*** The data ***

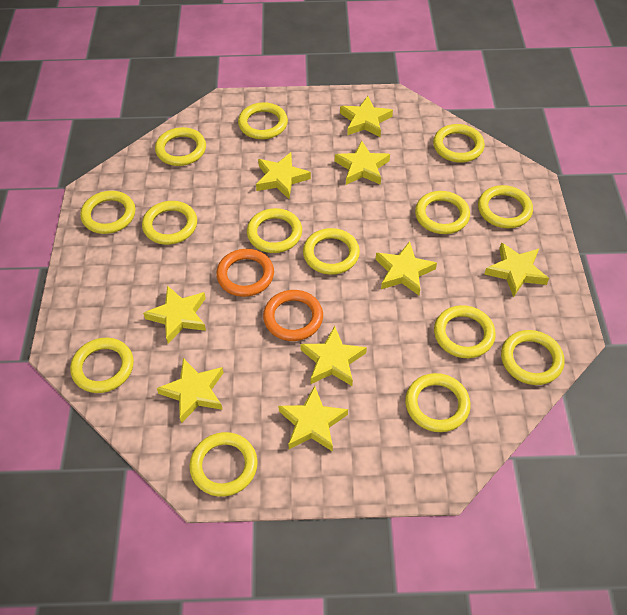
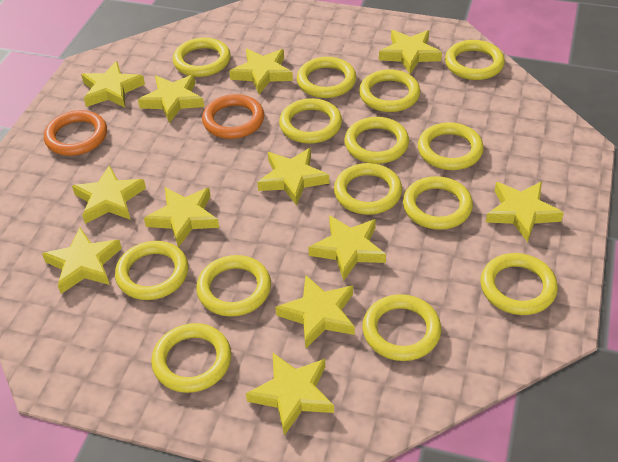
yellow star: 9 -> 12

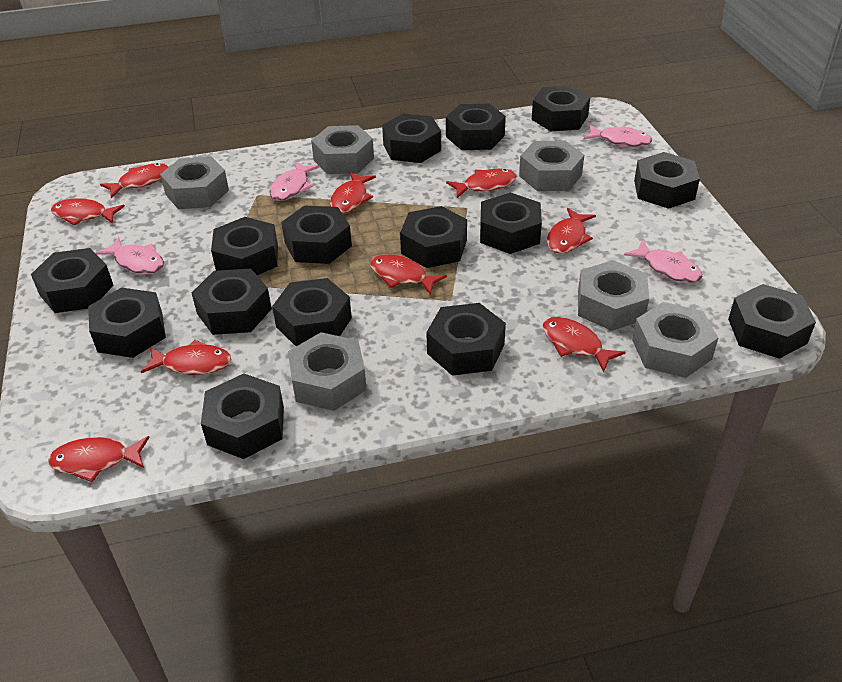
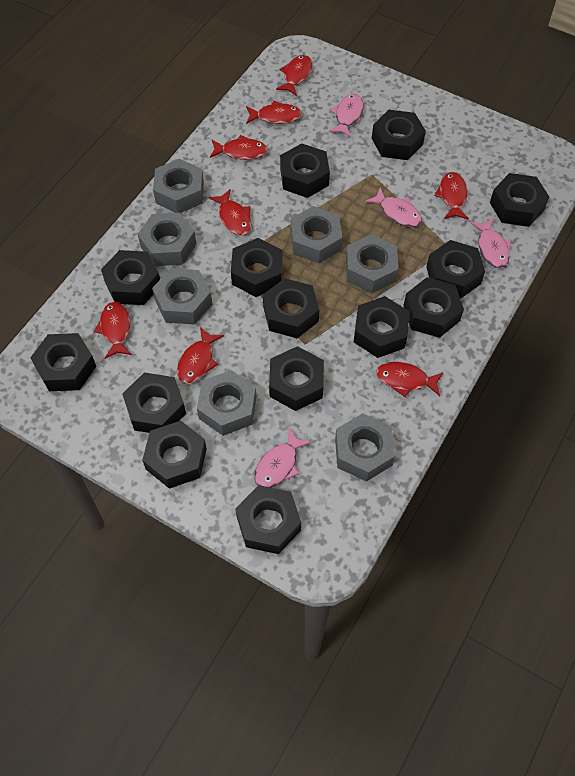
black nut: 15 -> 14
grey nut: 6 -> 7
red fish: 9 -> 8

*** End of The data ***

» **Problem details**:
Write out the listing word for word, omitting the pictures it holds.

» **Answer space**:
yellow star: 9 -> 12

black nut: 15 -> 14
grey nut: 6 -> 7
red fish: 9 -> 8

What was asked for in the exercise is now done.